■ Task to carry out
Each line of the records that includes "right" should be found and copied.

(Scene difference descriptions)
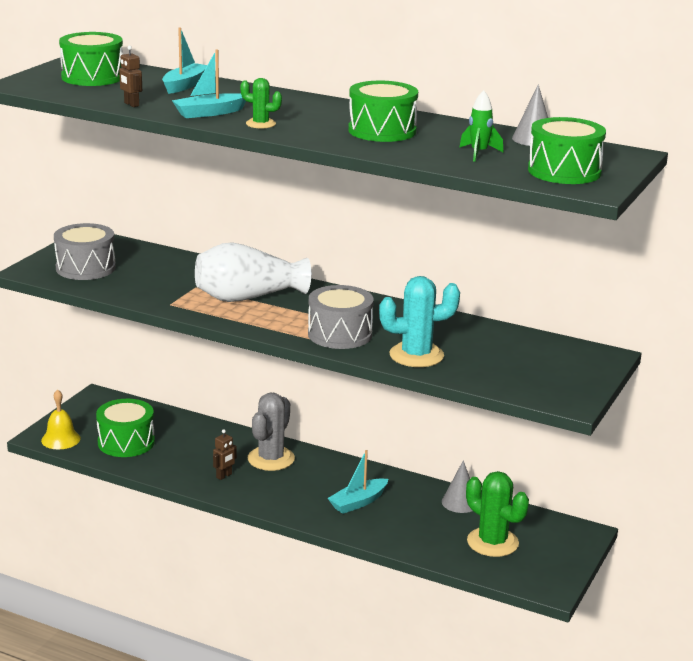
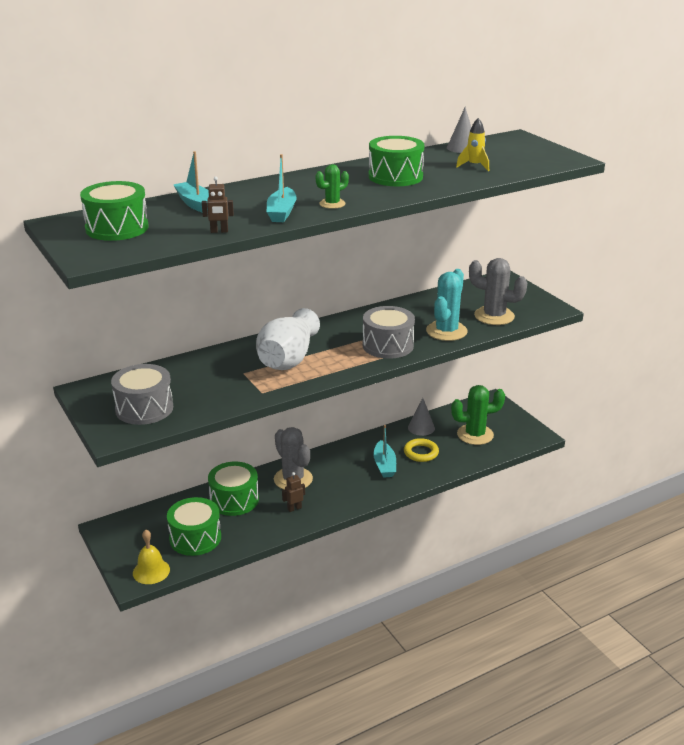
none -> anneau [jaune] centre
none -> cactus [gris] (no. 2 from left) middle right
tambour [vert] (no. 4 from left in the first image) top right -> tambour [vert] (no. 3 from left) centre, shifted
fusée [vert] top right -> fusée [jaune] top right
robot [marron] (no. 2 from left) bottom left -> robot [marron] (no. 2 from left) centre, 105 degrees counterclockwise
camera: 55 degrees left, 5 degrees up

■ Output
none -> cactus [gris] (no. 2 from left) middle right
tambour [vert] (no. 4 from left in the first image) top right -> tambour [vert] (no. 3 from left) centre, shifted
fusée [vert] top right -> fusée [jaune] top right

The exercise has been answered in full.